Data extracts:
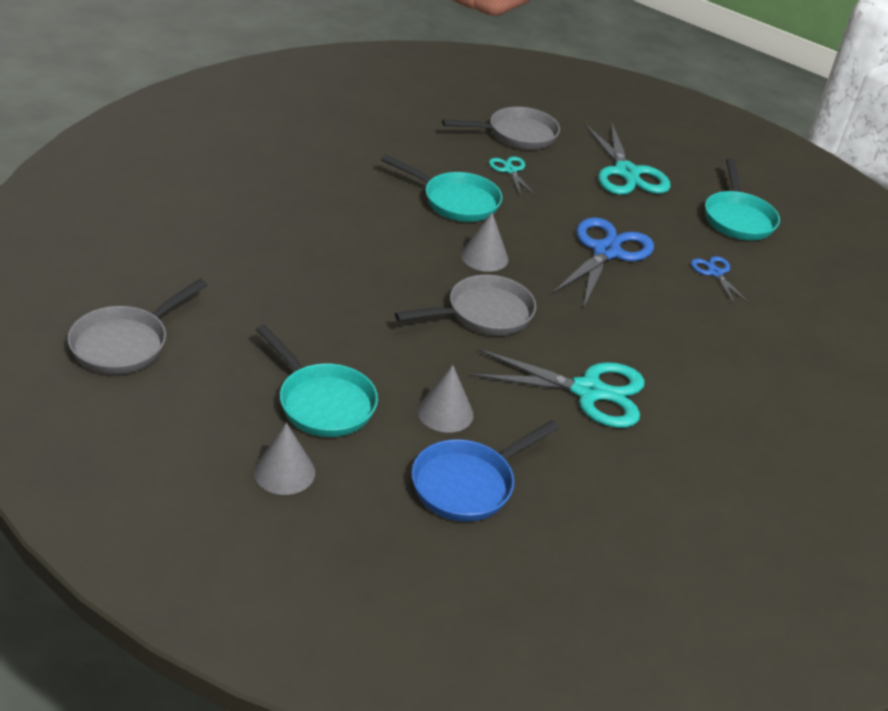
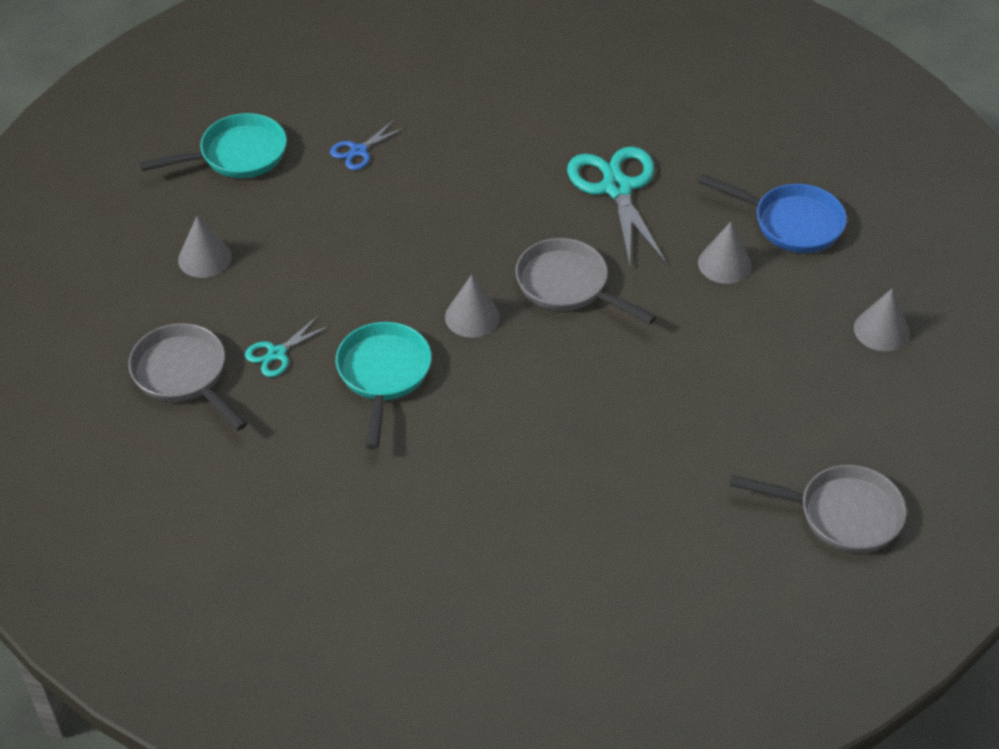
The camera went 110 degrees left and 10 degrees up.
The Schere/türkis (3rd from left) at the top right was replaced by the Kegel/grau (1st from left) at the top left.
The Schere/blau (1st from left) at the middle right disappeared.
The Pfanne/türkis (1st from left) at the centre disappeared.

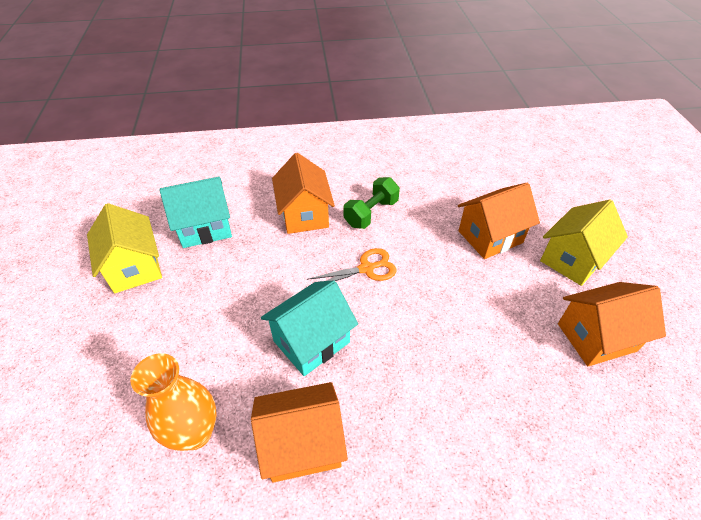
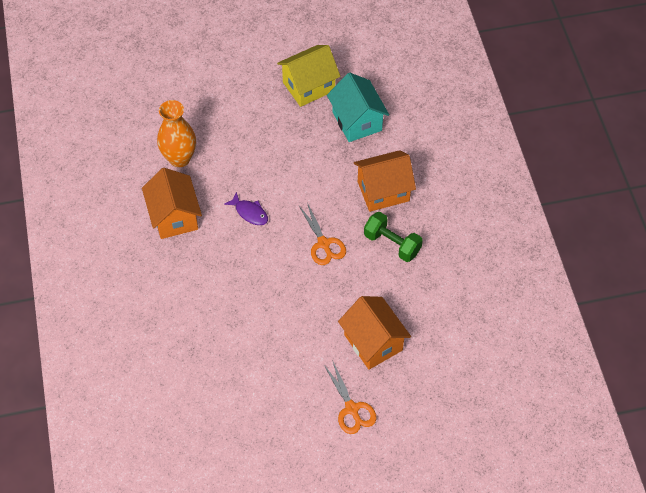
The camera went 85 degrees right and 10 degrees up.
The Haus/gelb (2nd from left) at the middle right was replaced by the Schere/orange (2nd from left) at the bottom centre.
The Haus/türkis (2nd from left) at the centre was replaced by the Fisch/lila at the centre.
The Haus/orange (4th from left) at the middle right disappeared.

...

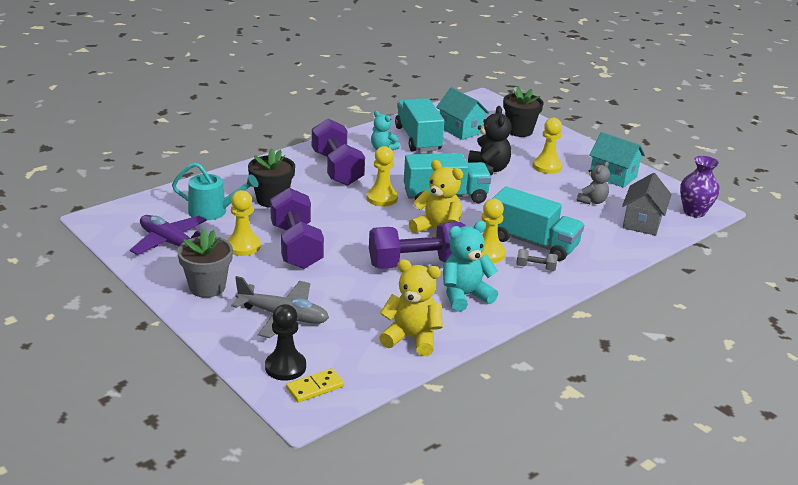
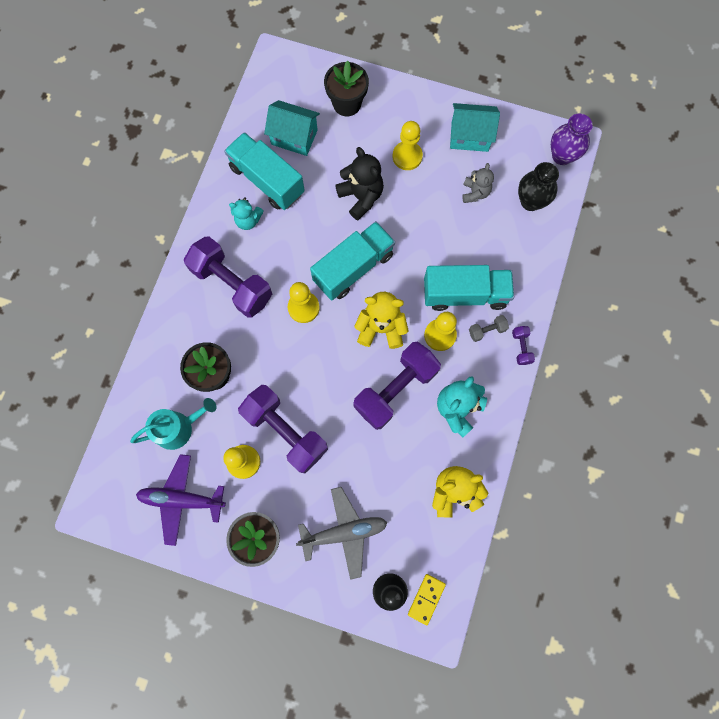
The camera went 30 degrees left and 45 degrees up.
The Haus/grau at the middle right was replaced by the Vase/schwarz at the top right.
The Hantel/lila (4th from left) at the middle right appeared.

...

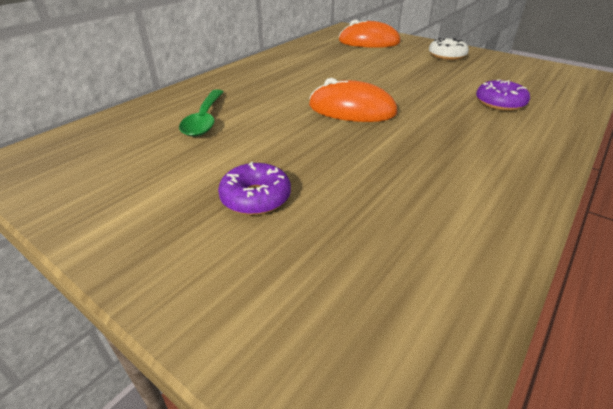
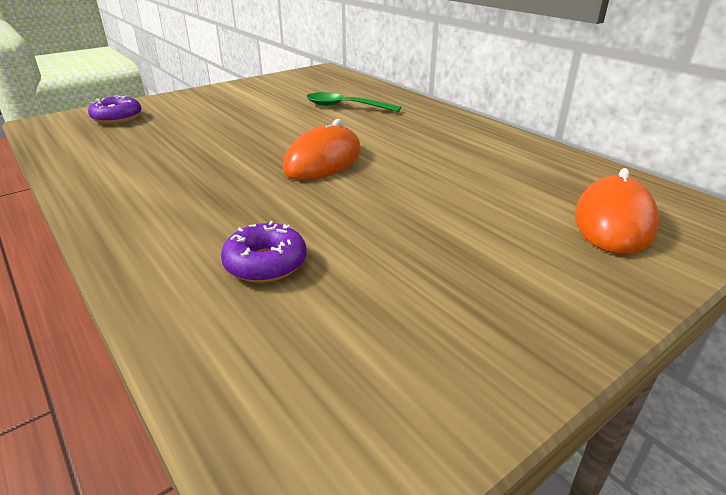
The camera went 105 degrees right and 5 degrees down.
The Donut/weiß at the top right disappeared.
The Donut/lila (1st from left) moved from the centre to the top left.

Your instructions:
Look through the entries above and quote exactly the lines from the line with "The camera went 105" to the line with "The Donut/lila (1st", counting both of those lines.

Your response:
The camera went 105 degrees right and 5 degrees down.
The Donut/weiß at the top right disappeared.
The Donut/lila (1st from left) moved from the centre to the top left.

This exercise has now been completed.